> [ASSIGNMENT]
Nothing but the lines from the one containing "(72, 404) = (646, 166): blue" through the final line of the listing should appear in the answer, each exactly as written.

> [INPUT DATA]
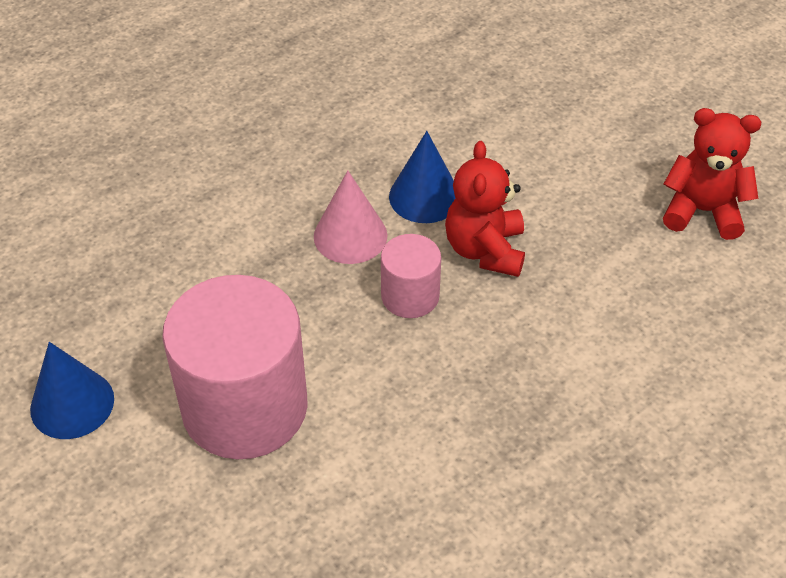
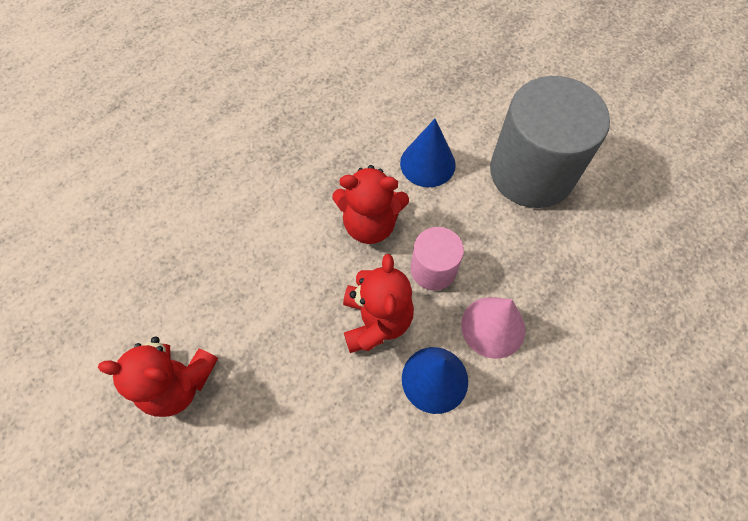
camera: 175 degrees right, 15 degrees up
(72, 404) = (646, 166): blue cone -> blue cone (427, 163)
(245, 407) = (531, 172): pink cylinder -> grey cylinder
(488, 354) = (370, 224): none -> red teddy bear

> [ANSWER TO THE PROBLEM]
(72, 404) = (646, 166): blue cone -> blue cone (427, 163)
(245, 407) = (531, 172): pink cylinder -> grey cylinder
(488, 354) = (370, 224): none -> red teddy bear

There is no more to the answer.